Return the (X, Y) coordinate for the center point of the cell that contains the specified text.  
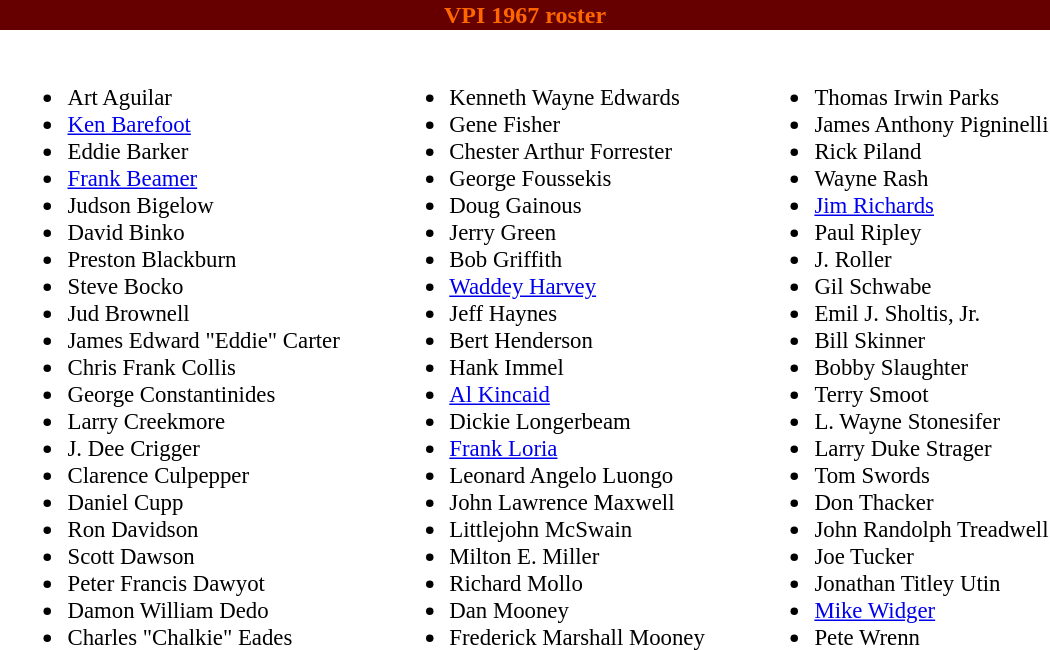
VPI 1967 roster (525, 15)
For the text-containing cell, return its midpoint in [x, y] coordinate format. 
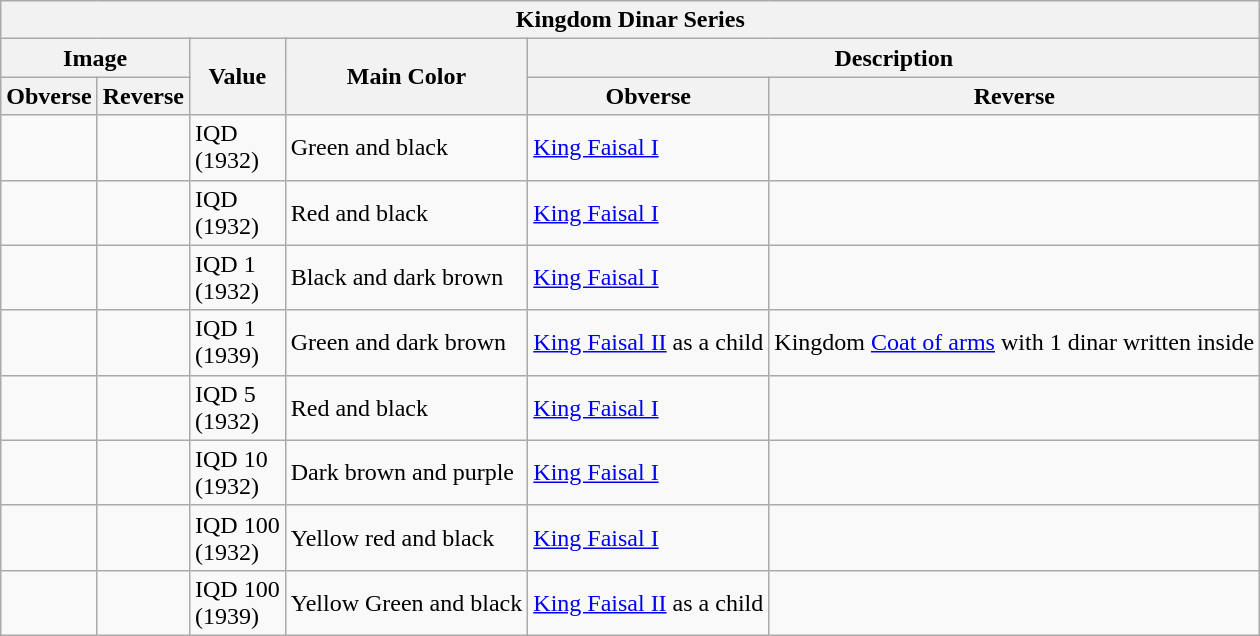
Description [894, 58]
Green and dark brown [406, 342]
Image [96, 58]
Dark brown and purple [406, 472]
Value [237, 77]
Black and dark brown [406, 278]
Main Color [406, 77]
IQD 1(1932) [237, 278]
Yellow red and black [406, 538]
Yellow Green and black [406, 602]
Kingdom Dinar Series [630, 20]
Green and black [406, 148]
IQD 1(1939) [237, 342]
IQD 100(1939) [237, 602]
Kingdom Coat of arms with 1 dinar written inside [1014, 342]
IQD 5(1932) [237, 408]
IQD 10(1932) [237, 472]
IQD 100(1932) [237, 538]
--
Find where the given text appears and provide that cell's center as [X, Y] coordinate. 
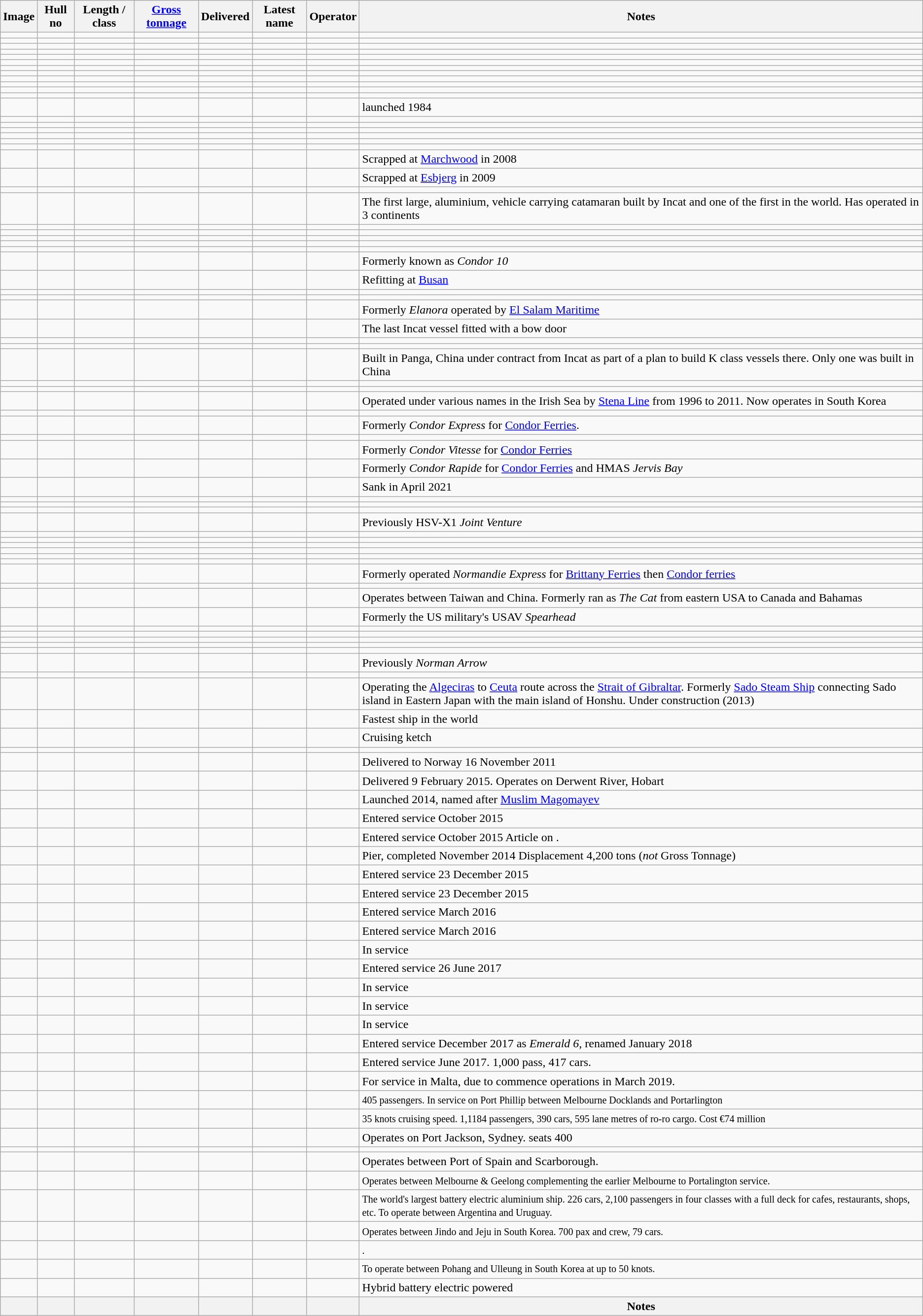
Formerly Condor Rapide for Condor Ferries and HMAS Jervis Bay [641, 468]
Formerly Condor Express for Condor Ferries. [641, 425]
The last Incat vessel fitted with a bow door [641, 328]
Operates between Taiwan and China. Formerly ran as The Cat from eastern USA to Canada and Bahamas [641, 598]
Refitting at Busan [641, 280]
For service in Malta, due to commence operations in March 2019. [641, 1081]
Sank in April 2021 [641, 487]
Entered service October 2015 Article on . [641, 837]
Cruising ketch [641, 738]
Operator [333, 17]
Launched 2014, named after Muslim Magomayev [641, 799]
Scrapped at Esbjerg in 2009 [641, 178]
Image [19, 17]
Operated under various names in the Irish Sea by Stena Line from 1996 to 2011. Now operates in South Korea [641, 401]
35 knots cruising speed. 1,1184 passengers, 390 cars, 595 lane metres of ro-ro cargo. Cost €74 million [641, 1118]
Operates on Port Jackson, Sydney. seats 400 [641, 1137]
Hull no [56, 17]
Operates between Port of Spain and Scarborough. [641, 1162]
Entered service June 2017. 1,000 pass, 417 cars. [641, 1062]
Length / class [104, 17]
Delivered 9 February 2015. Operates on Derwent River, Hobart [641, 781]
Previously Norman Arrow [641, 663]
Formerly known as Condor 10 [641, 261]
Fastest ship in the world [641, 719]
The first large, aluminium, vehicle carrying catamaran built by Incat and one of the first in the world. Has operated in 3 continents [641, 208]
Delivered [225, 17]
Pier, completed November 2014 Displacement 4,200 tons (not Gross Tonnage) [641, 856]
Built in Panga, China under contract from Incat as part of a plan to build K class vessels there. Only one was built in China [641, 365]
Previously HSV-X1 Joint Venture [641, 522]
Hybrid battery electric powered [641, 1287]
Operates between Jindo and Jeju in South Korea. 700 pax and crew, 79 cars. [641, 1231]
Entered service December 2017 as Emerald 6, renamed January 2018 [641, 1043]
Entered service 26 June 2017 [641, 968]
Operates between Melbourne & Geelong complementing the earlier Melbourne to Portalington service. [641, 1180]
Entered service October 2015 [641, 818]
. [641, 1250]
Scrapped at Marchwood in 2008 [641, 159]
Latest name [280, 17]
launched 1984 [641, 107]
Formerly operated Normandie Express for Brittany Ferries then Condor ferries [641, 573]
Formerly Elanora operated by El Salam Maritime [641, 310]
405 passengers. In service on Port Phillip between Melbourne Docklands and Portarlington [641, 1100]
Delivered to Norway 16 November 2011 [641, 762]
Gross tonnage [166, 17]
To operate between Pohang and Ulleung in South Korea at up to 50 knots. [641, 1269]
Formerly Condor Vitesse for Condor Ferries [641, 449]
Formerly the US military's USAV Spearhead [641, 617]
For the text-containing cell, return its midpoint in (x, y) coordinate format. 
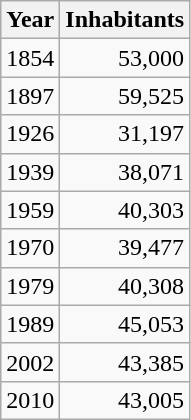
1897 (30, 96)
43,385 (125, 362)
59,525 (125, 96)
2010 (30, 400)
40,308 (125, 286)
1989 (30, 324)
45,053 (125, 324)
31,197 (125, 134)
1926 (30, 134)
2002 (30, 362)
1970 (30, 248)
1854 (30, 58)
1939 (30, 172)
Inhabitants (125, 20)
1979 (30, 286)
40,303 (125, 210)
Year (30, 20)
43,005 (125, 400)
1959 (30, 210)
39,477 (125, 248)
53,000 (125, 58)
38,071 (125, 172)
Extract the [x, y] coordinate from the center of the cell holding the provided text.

WHAT IS REQUIRED:
Rewrite the material from the line containing "Return the (X, Y)" through the line containing "For the text-containing cell, return its midpoint in [x, y]", both included, replacing "coordinate" with "position" and keeping everything else the same. Leave out the pictures.

RESPONSE TO THE EXERCISE:
Return the (X, Y) position for the center point of the cell that contains the specified text.  
VPI 1967 roster (525, 15)
For the text-containing cell, return its midpoint in [x, y] position format. 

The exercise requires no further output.